▸ **WHAT TO PRODUCE**
All that is wanted is the exact text of the lines below from the one with "building: none -> [251,36,334,106]" through the one with "building: none -> [244,494,383,627]", inclusive, minus any pictures.

[Building location records]
§
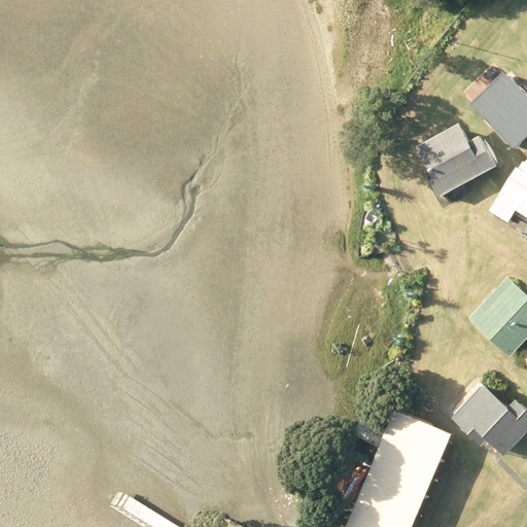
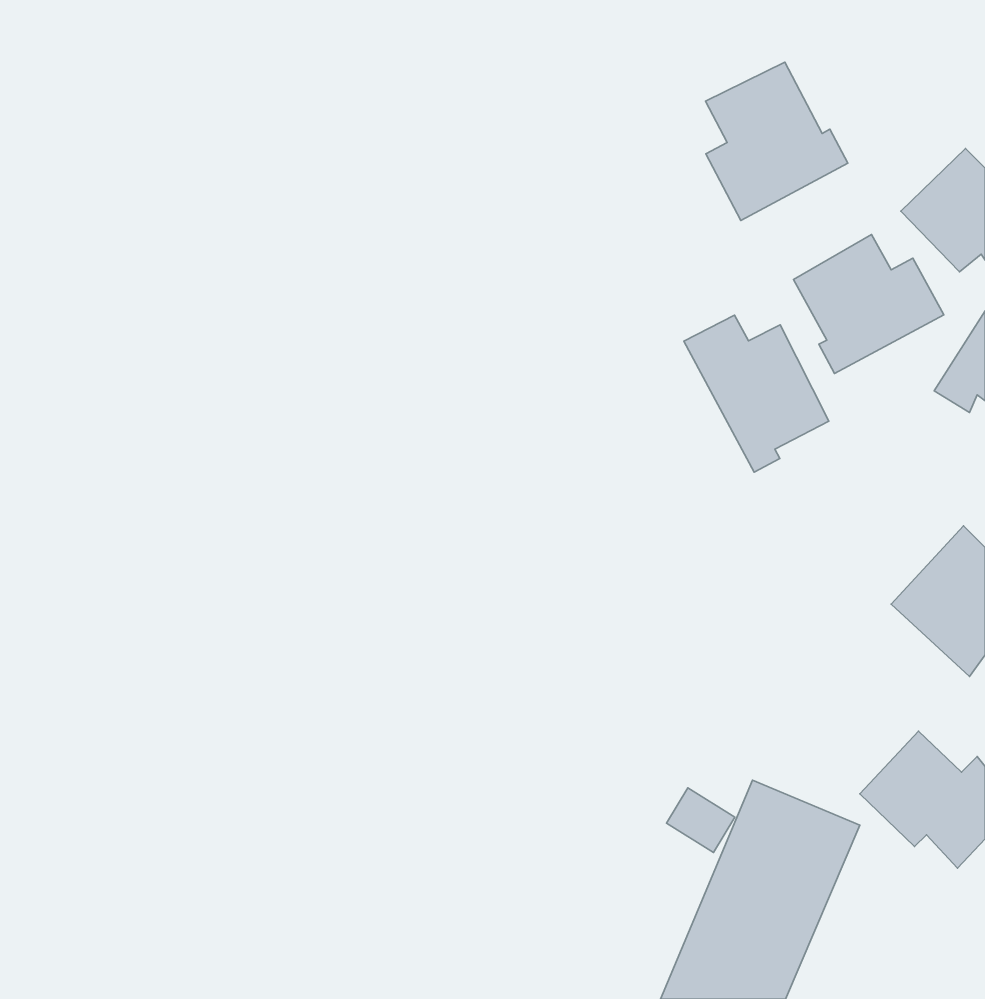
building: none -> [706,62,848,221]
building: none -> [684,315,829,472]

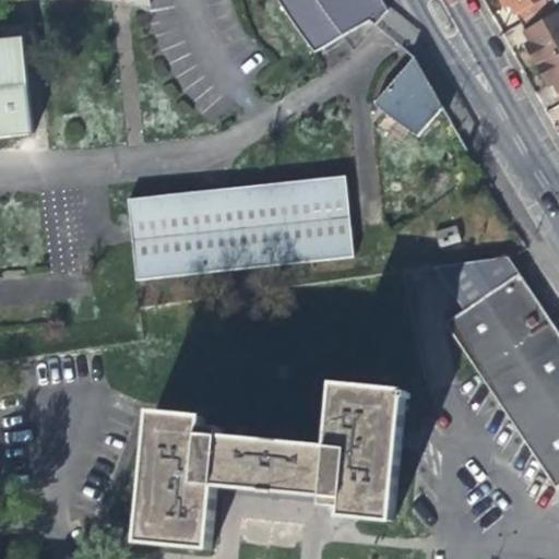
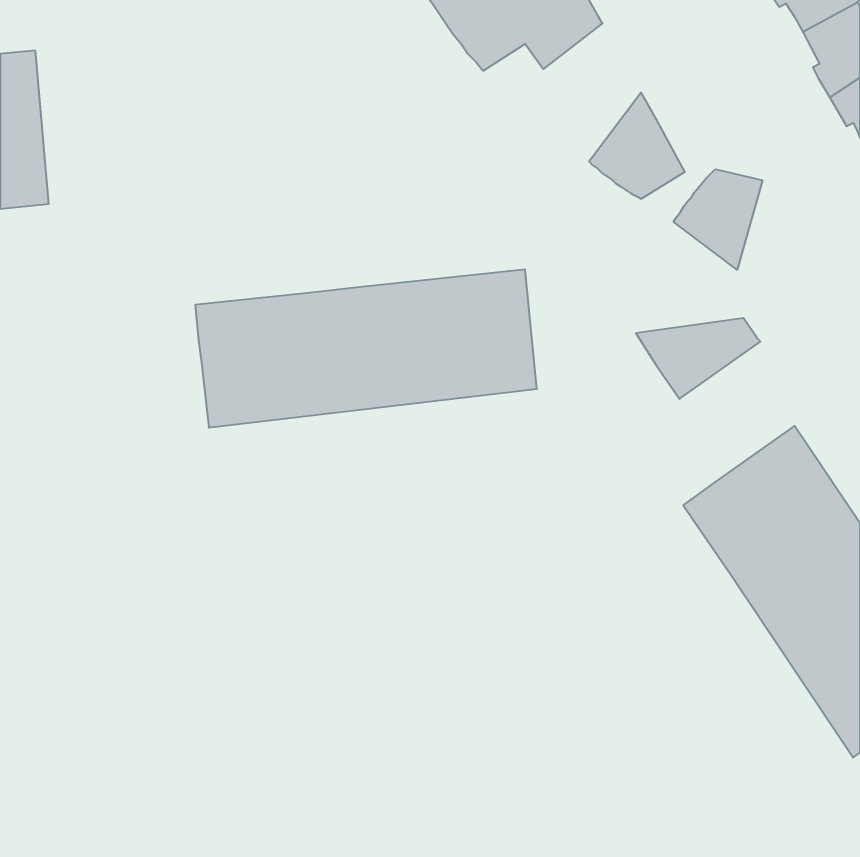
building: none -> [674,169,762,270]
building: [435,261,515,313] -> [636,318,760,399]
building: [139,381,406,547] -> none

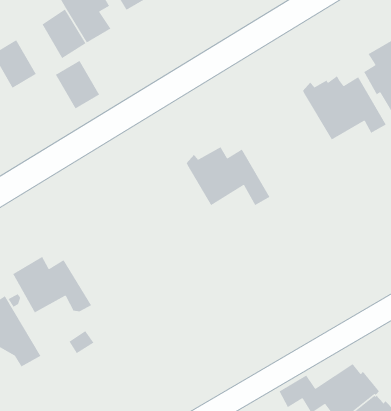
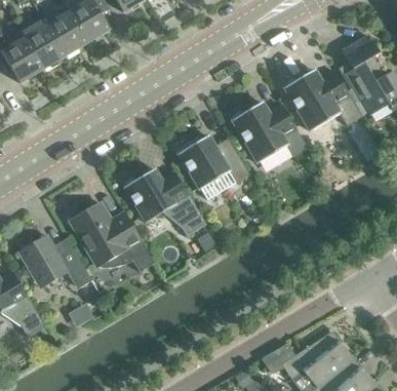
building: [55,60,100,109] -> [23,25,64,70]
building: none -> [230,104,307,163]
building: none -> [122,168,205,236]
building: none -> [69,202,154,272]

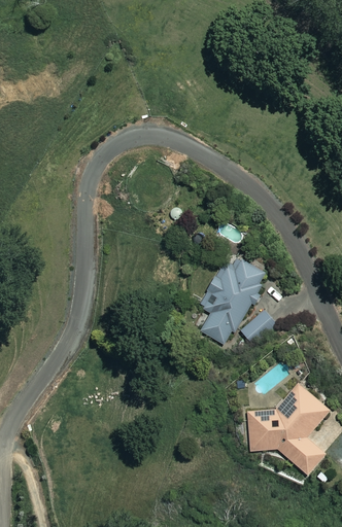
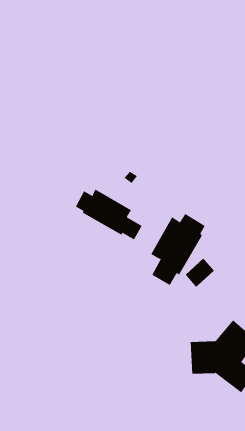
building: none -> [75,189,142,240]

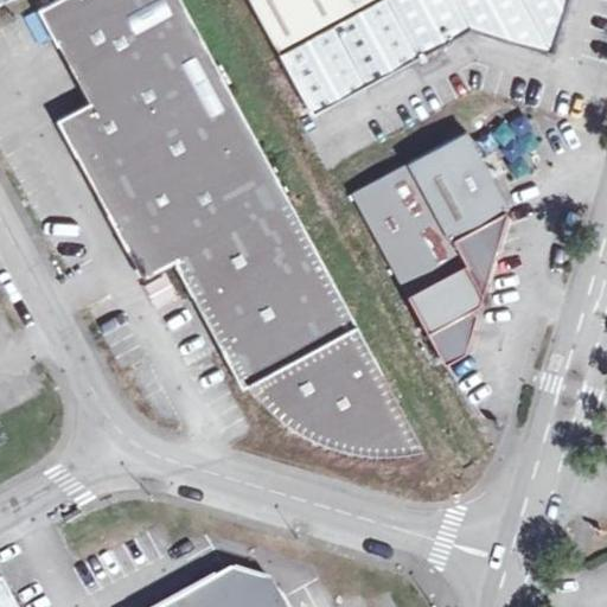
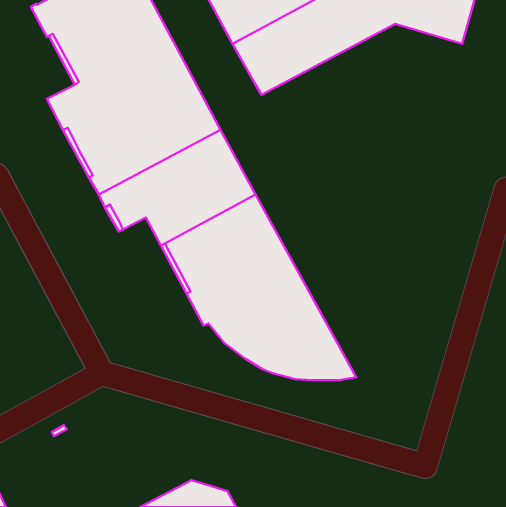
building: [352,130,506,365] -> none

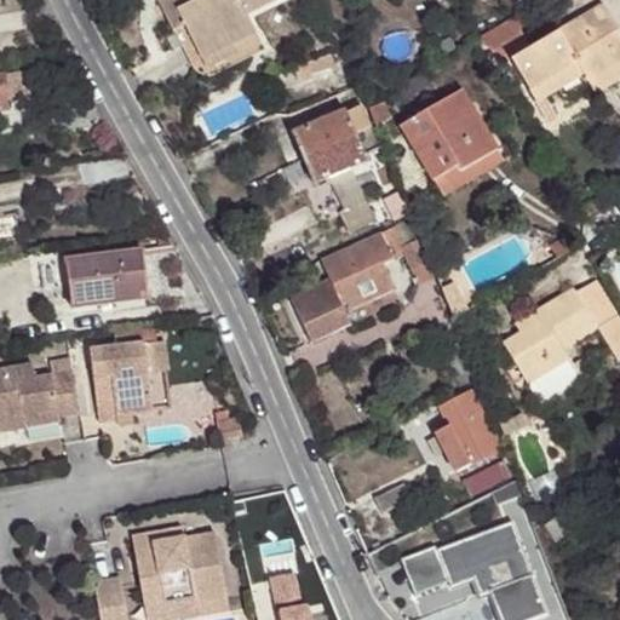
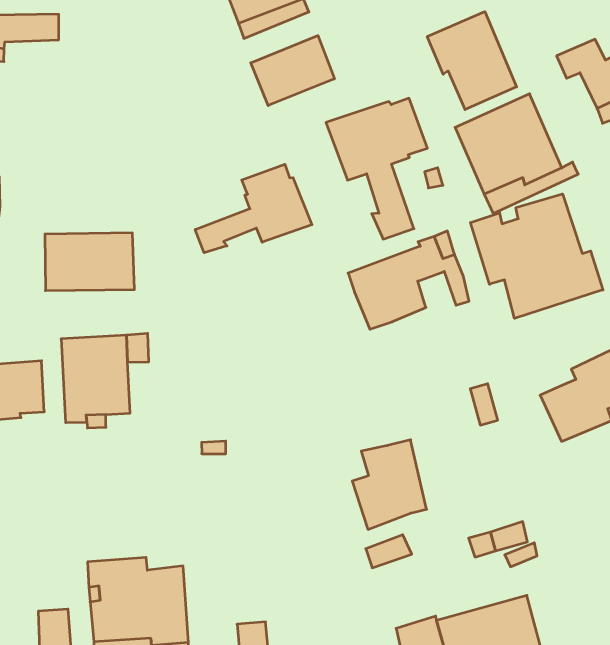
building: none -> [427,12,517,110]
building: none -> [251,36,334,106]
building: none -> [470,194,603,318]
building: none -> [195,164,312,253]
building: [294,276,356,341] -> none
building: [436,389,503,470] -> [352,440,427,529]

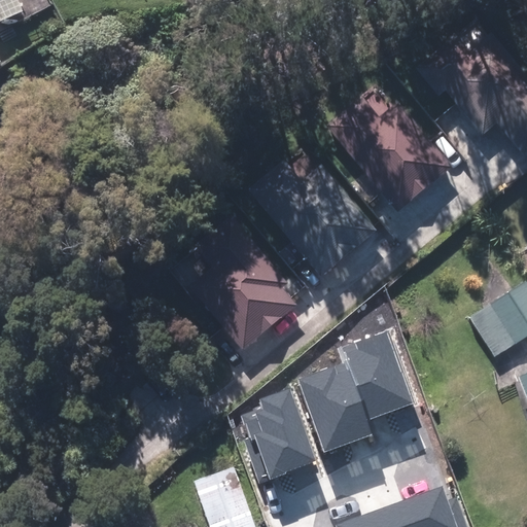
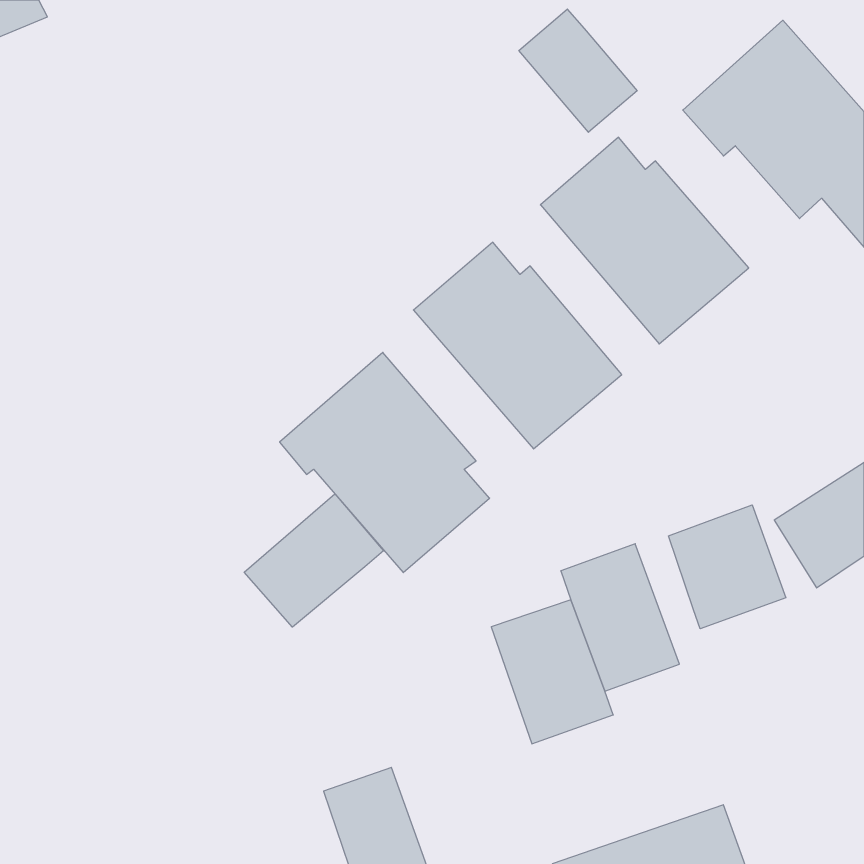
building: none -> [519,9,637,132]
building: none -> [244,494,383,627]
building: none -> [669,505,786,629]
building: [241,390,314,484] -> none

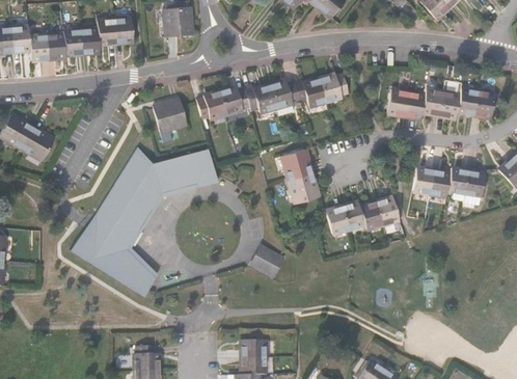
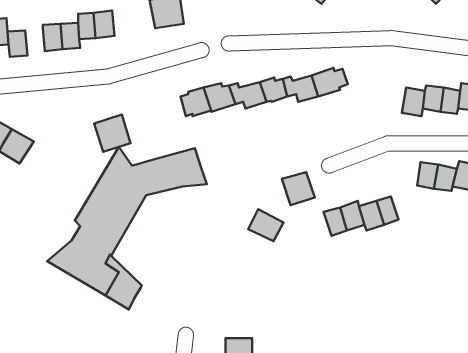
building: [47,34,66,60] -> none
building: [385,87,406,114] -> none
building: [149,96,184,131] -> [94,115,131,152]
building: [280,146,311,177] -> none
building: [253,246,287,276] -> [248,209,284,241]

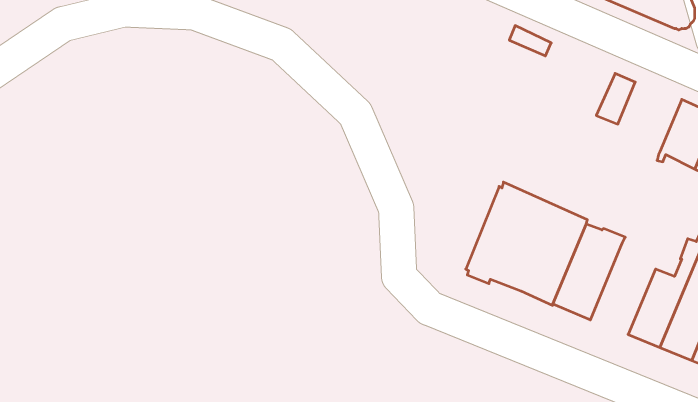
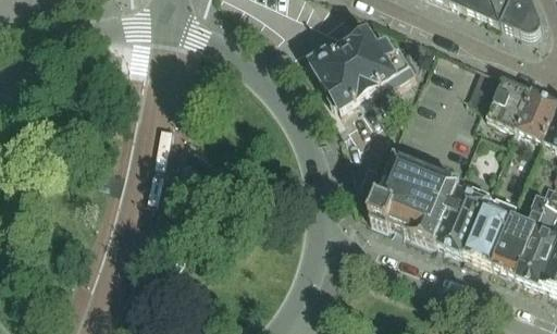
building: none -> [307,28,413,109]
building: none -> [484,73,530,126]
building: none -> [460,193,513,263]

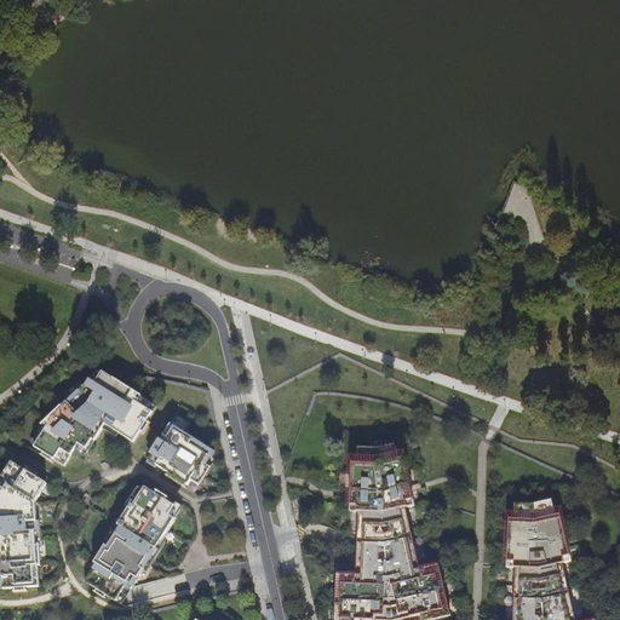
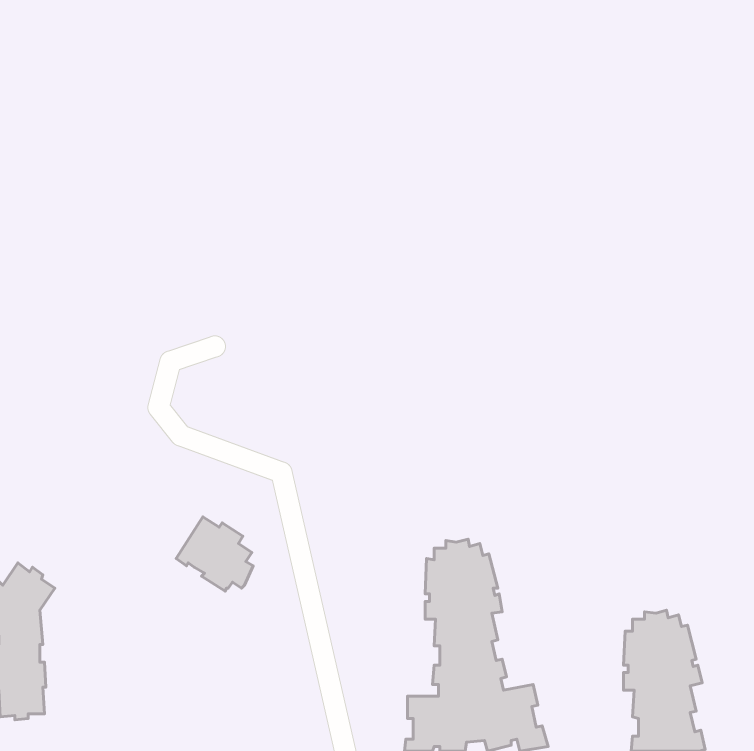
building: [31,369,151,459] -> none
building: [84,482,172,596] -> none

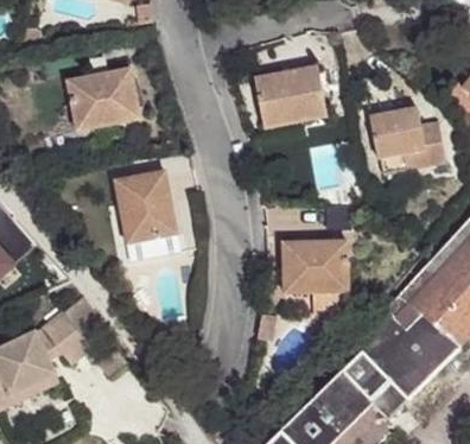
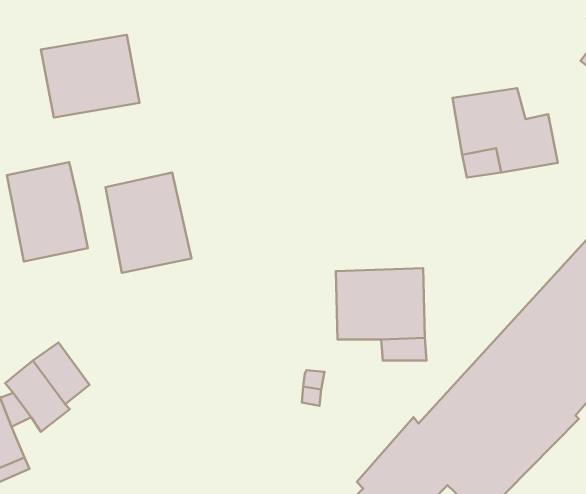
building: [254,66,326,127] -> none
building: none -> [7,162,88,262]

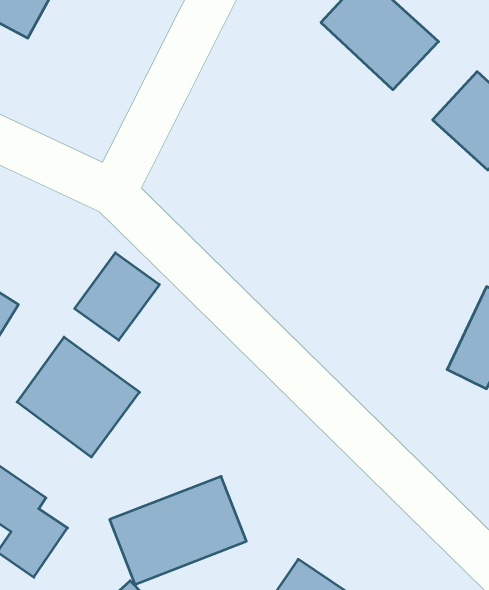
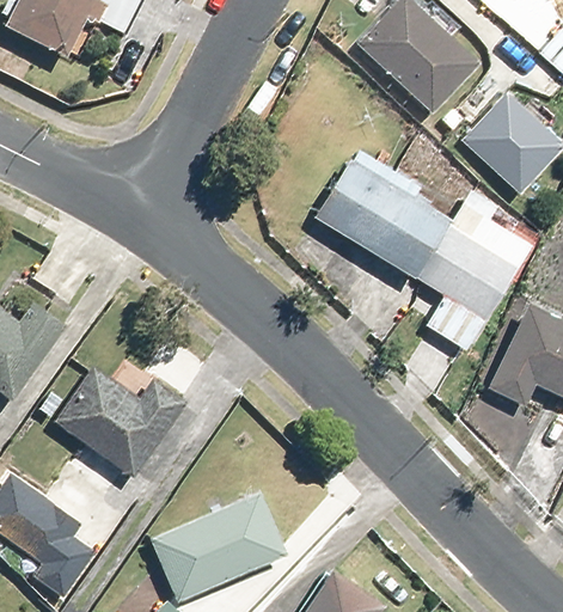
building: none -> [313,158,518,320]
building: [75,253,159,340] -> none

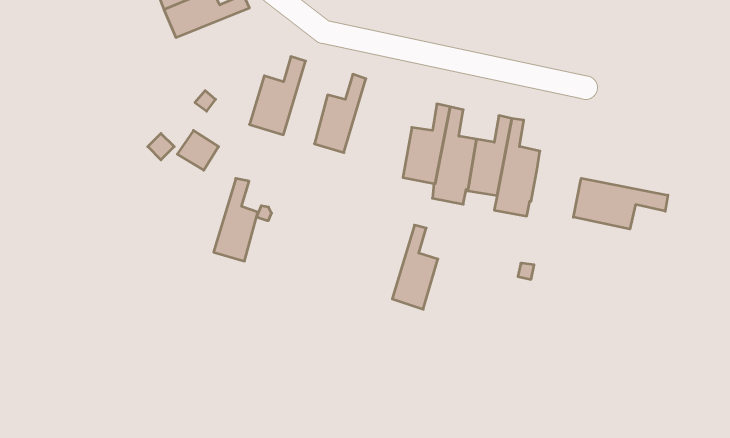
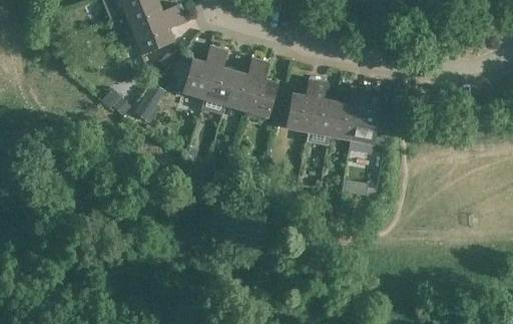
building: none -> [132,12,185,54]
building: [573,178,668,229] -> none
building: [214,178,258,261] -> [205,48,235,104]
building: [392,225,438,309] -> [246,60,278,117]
§
▸ **RESULT BELOW**
building: none -> [251,36,334,106]
building: none -> [470,194,603,318]
building: none -> [195,164,312,253]
building: [294,276,356,341] -> none
building: [436,389,503,470] -> [352,440,427,529]

building: none -> [519,9,637,132]
building: none -> [244,494,383,627]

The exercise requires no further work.